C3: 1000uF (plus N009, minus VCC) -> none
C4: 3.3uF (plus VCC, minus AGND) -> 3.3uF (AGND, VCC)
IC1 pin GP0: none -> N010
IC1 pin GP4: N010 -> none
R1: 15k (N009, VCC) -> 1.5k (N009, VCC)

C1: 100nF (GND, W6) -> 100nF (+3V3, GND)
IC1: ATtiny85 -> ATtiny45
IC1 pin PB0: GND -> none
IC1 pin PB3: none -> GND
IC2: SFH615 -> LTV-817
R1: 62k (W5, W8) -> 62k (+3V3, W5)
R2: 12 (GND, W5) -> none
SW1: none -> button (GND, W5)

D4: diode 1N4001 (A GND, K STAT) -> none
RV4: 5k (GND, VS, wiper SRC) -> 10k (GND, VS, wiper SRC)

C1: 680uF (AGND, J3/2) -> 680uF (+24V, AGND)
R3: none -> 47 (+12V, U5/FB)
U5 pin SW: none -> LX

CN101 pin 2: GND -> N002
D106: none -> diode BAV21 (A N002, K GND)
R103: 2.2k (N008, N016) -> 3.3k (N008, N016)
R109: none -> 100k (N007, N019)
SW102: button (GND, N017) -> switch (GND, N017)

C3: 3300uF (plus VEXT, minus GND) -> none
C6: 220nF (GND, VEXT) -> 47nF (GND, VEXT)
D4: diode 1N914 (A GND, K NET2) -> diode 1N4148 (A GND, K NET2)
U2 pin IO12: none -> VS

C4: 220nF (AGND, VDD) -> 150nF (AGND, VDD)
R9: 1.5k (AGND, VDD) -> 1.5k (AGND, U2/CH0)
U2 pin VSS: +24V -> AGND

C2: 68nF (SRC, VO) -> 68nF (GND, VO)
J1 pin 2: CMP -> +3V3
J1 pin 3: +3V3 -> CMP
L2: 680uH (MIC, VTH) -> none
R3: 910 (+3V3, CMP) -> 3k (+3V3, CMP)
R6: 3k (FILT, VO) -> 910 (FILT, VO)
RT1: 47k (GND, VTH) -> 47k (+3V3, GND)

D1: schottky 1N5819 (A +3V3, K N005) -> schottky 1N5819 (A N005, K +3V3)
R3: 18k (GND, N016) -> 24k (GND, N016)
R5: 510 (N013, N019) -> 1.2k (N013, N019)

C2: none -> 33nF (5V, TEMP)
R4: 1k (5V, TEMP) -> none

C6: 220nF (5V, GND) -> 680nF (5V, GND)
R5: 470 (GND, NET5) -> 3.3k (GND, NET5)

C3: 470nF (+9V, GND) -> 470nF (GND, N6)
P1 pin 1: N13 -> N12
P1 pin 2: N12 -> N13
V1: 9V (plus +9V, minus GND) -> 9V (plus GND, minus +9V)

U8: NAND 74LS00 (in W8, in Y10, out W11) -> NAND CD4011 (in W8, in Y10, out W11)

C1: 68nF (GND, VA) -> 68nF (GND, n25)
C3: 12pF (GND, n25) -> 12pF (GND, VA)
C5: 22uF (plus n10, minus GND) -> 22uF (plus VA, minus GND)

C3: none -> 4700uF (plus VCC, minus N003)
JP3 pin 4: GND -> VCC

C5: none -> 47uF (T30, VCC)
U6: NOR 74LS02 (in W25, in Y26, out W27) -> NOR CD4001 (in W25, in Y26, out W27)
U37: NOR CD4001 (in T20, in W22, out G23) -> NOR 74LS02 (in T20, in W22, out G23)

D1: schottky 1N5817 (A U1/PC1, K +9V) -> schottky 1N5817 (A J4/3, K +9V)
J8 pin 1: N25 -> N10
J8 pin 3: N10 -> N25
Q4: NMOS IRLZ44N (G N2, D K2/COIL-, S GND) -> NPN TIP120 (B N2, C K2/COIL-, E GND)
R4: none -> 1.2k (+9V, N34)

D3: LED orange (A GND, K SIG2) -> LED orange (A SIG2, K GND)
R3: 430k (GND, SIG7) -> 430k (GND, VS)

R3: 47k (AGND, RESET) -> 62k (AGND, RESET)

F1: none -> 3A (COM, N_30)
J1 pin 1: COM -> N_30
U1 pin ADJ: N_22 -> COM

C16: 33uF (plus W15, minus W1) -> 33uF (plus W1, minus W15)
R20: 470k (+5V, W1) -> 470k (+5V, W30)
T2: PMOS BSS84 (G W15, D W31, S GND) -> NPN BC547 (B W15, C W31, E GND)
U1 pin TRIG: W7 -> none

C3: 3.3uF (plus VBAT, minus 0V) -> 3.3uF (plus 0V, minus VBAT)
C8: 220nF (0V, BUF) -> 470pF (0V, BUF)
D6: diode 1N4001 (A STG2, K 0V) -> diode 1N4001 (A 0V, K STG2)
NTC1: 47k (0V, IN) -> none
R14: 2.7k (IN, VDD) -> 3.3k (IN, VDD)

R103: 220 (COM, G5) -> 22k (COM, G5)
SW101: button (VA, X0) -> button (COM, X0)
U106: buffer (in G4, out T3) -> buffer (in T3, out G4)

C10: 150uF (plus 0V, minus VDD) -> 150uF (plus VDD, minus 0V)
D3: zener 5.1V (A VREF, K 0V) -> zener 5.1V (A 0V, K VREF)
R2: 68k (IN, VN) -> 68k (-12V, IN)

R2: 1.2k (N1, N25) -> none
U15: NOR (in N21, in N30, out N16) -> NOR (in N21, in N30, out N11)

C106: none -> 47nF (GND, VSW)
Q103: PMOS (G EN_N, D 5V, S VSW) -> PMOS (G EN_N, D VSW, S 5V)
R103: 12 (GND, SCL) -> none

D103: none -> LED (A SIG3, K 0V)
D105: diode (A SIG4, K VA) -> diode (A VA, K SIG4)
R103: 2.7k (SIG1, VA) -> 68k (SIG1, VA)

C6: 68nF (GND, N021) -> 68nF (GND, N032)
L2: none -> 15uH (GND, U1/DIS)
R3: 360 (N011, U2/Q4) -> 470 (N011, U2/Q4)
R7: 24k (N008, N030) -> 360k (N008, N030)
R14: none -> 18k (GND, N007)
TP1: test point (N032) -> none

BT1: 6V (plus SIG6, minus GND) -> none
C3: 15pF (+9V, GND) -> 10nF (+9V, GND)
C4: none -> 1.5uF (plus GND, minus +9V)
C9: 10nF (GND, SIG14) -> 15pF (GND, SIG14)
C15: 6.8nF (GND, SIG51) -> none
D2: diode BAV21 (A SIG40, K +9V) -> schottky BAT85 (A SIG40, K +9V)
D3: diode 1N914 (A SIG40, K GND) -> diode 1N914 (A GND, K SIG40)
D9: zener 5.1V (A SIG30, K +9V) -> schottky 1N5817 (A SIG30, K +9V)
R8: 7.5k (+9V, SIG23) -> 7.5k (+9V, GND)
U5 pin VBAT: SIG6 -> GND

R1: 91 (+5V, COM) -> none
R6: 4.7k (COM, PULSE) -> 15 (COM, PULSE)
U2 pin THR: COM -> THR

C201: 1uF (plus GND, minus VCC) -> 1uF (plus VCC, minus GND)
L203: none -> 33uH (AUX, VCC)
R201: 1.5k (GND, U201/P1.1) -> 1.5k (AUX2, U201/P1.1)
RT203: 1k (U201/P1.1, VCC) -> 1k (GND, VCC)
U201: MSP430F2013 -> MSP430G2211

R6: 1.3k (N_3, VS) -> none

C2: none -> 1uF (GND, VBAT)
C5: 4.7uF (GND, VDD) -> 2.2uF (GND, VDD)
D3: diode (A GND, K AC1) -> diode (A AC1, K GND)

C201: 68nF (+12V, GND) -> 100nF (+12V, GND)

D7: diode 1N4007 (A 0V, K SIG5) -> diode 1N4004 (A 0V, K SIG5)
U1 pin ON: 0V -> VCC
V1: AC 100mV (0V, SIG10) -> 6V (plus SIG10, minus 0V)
-=-=-=-=-
Work order:
The result is a copy of every line above where the word "VEXT" shows up.

Solution for this task:
C3: 3300uF (plus VEXT, minus GND) -> none
C6: 220nF (GND, VEXT) -> 47nF (GND, VEXT)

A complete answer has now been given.